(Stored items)
━━━━━━━━

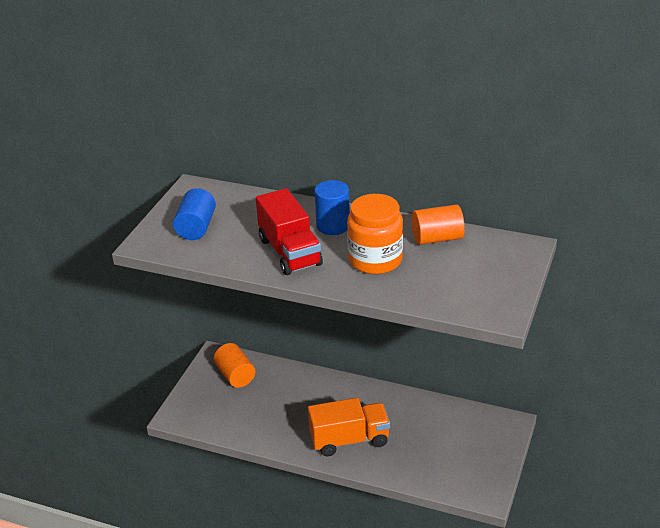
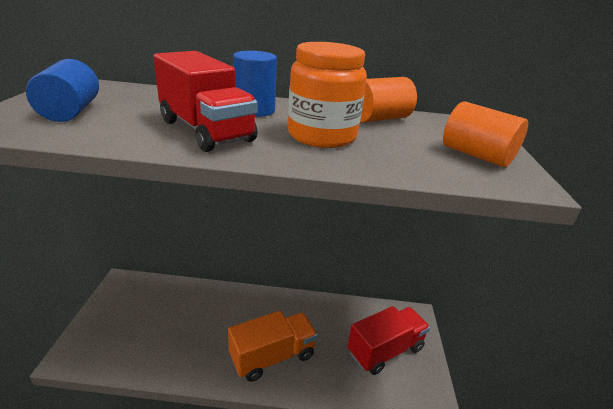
camera: 20 degrees left, 5 degrees down
orange cylinder [214,343,255,388] -> orange cylinder moved to [443,101,528,167]
none -> red truck [347,306,430,375]

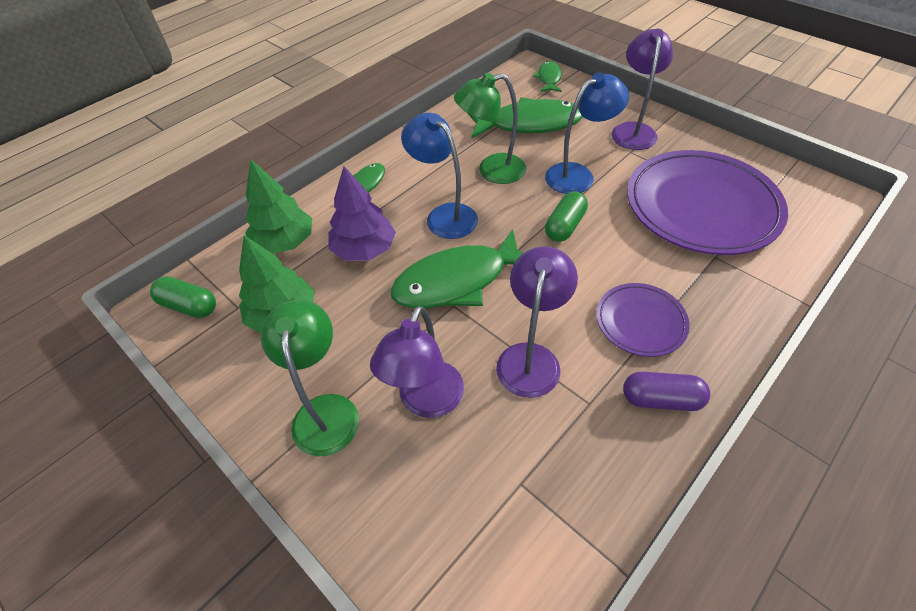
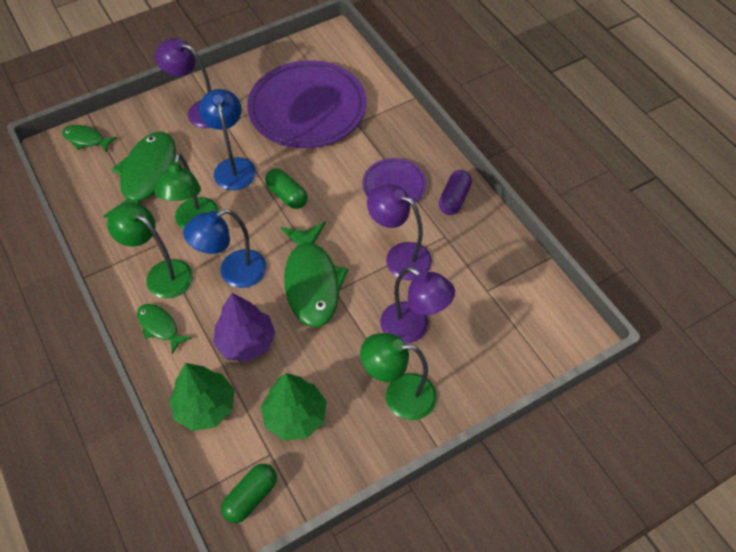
camera: 75 degrees left, 5 degrees up
none -> green lamp [107,202,193,298]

━━━━━━━━

§ Exercise details: Give the entries again, exactly and in full, with no image included.

§ Task solution:
camera: 20 degrees left, 5 degrees down
orange cylinder [214,343,255,388] -> orange cylinder moved to [443,101,528,167]
none -> red truck [347,306,430,375]

camera: 75 degrees left, 5 degrees up
none -> green lamp [107,202,193,298]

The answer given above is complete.